* BEGIN DATA SECTION *
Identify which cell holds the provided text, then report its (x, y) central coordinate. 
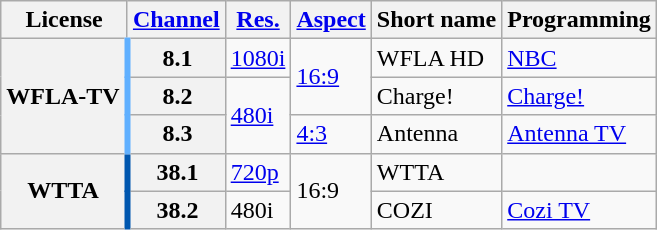
8.2 (176, 96)
Antenna TV (580, 134)
NBC (580, 58)
Channel (176, 20)
License (64, 20)
8.3 (176, 134)
Antenna (436, 134)
COZI (436, 210)
4:3 (331, 134)
1080i (258, 58)
Res. (258, 20)
38.1 (176, 172)
Aspect (331, 20)
720p (258, 172)
Cozi TV (580, 210)
Short name (436, 20)
WFLA HD (436, 58)
38.2 (176, 210)
Programming (580, 20)
8.1 (176, 58)
WFLA-TV (64, 96)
* END DATA SECTION *
▶ **JOB**: Copy all of the entries above word for word, but leave out the picture.

▶ **WRITTEN SOLUTION**:
Identify which cell holds the provided text, then report its (x, y) central coordinate. 
8.2 (176, 96)
Antenna TV (580, 134)
NBC (580, 58)
Channel (176, 20)
License (64, 20)
8.3 (176, 134)
Antenna (436, 134)
COZI (436, 210)
4:3 (331, 134)
1080i (258, 58)
Res. (258, 20)
38.1 (176, 172)
Aspect (331, 20)
720p (258, 172)
Cozi TV (580, 210)
Short name (436, 20)
WFLA HD (436, 58)
38.2 (176, 210)
Programming (580, 20)
8.1 (176, 58)
WFLA-TV (64, 96)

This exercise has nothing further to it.